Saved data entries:
◆ ◆ ◆

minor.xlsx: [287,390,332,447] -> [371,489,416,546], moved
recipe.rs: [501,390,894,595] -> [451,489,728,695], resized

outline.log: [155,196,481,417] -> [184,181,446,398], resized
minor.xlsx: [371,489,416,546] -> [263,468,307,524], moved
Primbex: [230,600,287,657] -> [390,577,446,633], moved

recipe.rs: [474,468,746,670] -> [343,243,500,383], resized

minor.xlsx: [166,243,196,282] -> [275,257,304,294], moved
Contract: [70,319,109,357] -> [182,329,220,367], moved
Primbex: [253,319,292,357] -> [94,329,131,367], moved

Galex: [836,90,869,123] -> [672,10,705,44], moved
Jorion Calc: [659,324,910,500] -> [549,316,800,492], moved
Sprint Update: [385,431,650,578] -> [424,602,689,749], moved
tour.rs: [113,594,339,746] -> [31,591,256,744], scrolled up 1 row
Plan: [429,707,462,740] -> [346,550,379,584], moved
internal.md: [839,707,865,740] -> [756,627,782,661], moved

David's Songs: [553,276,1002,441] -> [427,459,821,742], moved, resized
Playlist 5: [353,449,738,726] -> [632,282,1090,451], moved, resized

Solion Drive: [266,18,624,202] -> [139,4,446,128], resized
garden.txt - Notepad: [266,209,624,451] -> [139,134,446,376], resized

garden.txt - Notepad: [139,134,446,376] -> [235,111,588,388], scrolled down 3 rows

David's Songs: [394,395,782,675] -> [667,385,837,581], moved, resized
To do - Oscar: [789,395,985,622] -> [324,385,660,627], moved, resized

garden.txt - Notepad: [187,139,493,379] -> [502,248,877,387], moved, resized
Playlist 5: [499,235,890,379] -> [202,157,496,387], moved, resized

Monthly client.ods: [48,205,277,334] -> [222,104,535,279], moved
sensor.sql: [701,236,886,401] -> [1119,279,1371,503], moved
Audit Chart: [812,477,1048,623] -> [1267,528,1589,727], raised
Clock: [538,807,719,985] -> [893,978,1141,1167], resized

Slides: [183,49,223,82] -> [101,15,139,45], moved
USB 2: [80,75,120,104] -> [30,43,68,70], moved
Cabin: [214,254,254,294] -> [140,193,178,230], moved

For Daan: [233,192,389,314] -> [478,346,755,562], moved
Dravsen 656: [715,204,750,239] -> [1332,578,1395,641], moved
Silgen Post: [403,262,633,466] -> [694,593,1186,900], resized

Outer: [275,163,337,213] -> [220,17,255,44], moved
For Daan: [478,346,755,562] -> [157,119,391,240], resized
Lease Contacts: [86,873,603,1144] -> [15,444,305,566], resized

◆ ◆ ◆

Task item:
Transcribe all of the lines in the records precisely.

Answer section:
minor.xlsx: [287,390,332,447] -> [371,489,416,546], moved
recipe.rs: [501,390,894,595] -> [451,489,728,695], resized

outline.log: [155,196,481,417] -> [184,181,446,398], resized
minor.xlsx: [371,489,416,546] -> [263,468,307,524], moved
Primbex: [230,600,287,657] -> [390,577,446,633], moved

recipe.rs: [474,468,746,670] -> [343,243,500,383], resized

minor.xlsx: [166,243,196,282] -> [275,257,304,294], moved
Contract: [70,319,109,357] -> [182,329,220,367], moved
Primbex: [253,319,292,357] -> [94,329,131,367], moved

Galex: [836,90,869,123] -> [672,10,705,44], moved
Jorion Calc: [659,324,910,500] -> [549,316,800,492], moved
Sprint Update: [385,431,650,578] -> [424,602,689,749], moved
tour.rs: [113,594,339,746] -> [31,591,256,744], scrolled up 1 row
Plan: [429,707,462,740] -> [346,550,379,584], moved
internal.md: [839,707,865,740] -> [756,627,782,661], moved

David's Songs: [553,276,1002,441] -> [427,459,821,742], moved, resized
Playlist 5: [353,449,738,726] -> [632,282,1090,451], moved, resized

Solion Drive: [266,18,624,202] -> [139,4,446,128], resized
garden.txt - Notepad: [266,209,624,451] -> [139,134,446,376], resized

garden.txt - Notepad: [139,134,446,376] -> [235,111,588,388], scrolled down 3 rows

David's Songs: [394,395,782,675] -> [667,385,837,581], moved, resized
To do - Oscar: [789,395,985,622] -> [324,385,660,627], moved, resized

garden.txt - Notepad: [187,139,493,379] -> [502,248,877,387], moved, resized
Playlist 5: [499,235,890,379] -> [202,157,496,387], moved, resized

Monthly client.ods: [48,205,277,334] -> [222,104,535,279], moved
sensor.sql: [701,236,886,401] -> [1119,279,1371,503], moved
Audit Chart: [812,477,1048,623] -> [1267,528,1589,727], raised
Clock: [538,807,719,985] -> [893,978,1141,1167], resized

Slides: [183,49,223,82] -> [101,15,139,45], moved
USB 2: [80,75,120,104] -> [30,43,68,70], moved
Cabin: [214,254,254,294] -> [140,193,178,230], moved

For Daan: [233,192,389,314] -> [478,346,755,562], moved
Dravsen 656: [715,204,750,239] -> [1332,578,1395,641], moved
Silgen Post: [403,262,633,466] -> [694,593,1186,900], resized

Outer: [275,163,337,213] -> [220,17,255,44], moved
For Daan: [478,346,755,562] -> [157,119,391,240], resized
Lease Contacts: [86,873,603,1144] -> [15,444,305,566], resized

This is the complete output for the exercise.